* Task material *

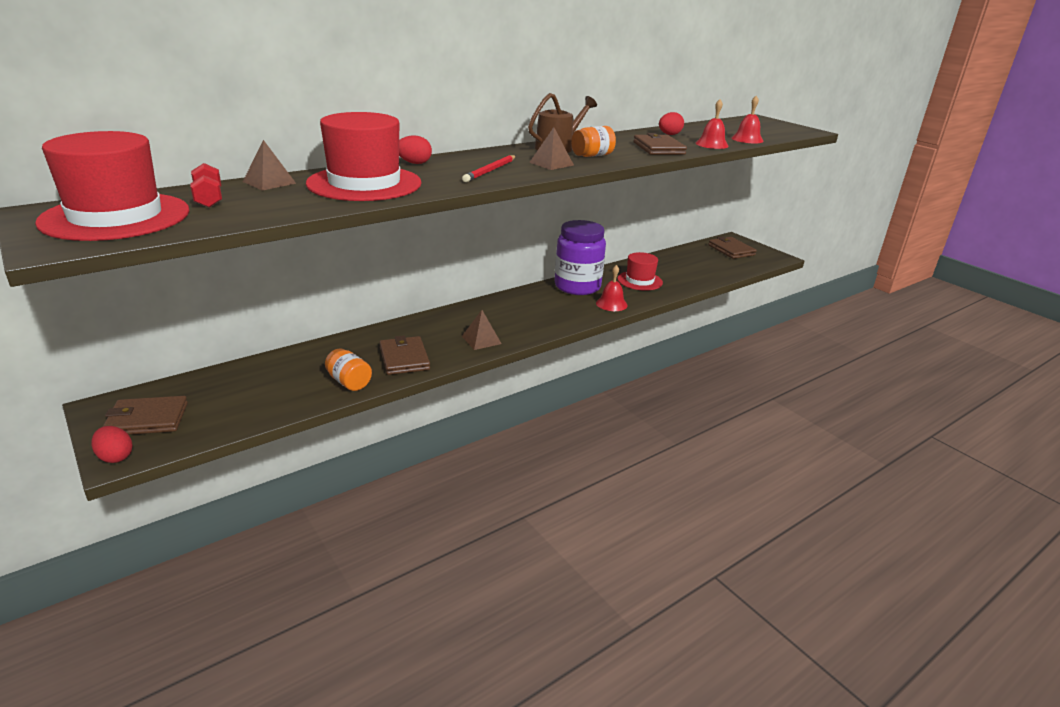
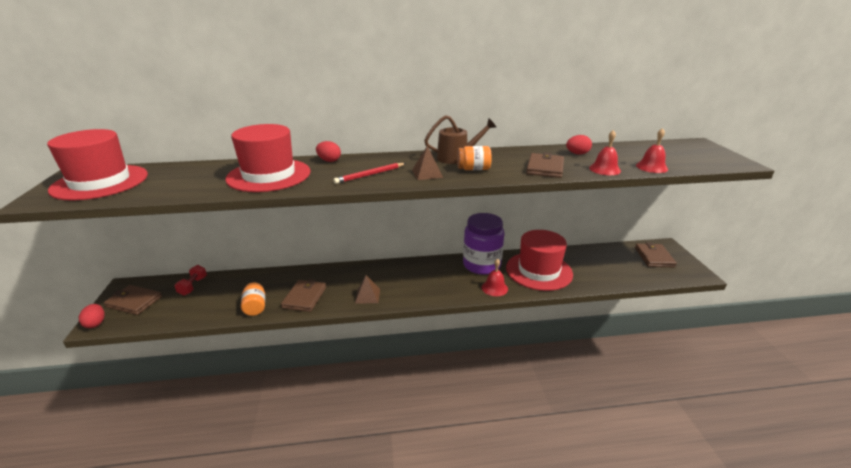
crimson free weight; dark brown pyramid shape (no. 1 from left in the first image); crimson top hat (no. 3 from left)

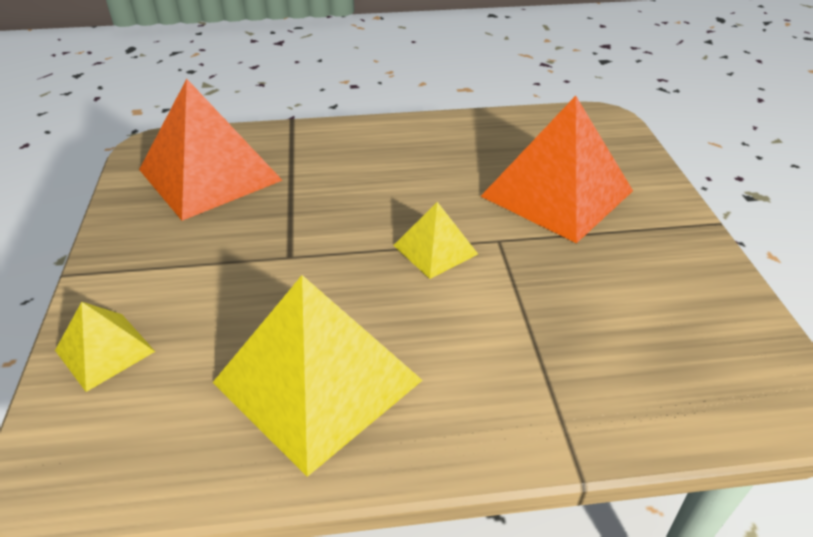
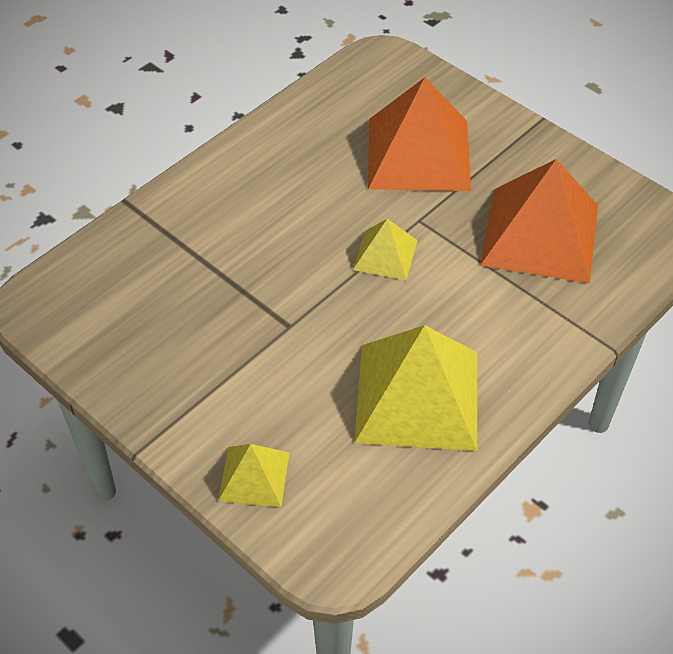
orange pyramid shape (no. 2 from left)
...
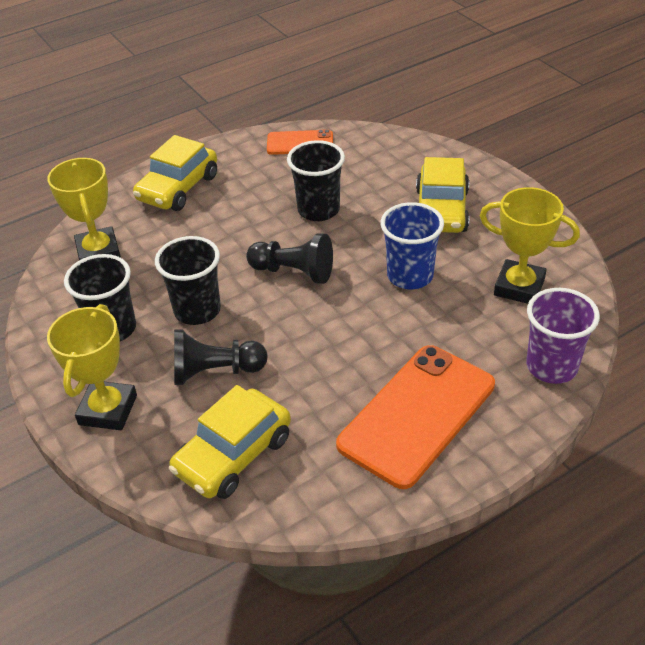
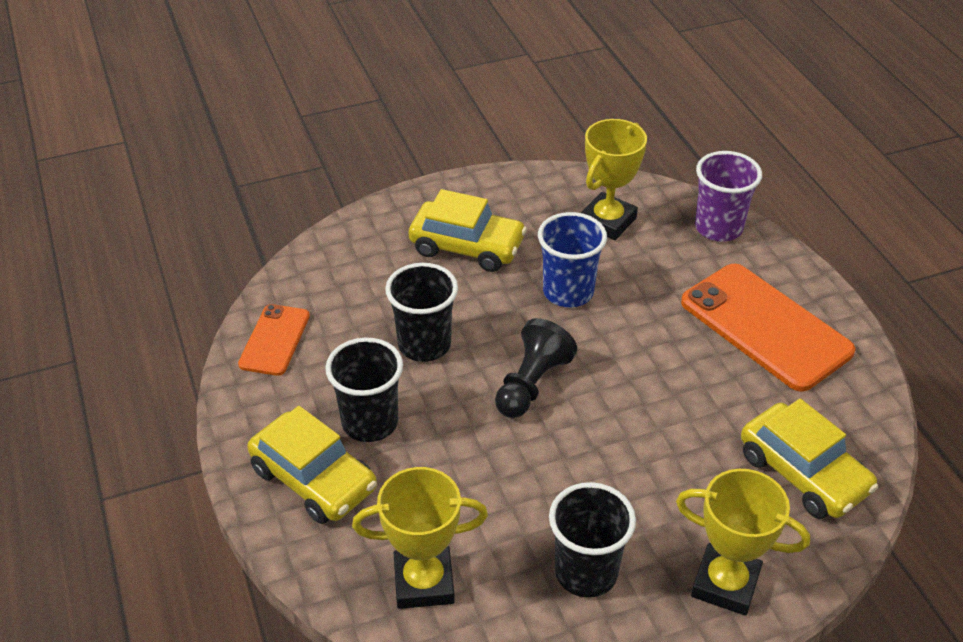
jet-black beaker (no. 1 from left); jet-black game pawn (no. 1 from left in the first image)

* Description of the task *
Copy out the listing above from the line containing "crimson free weight;" to the line containing "orange pyramid shape (no. 2 from left)", both included, exactly as written and minus the images.

* Output for this task *
crimson free weight; dark brown pyramid shape (no. 1 from left in the first image); crimson top hat (no. 3 from left)

orange pyramid shape (no. 2 from left)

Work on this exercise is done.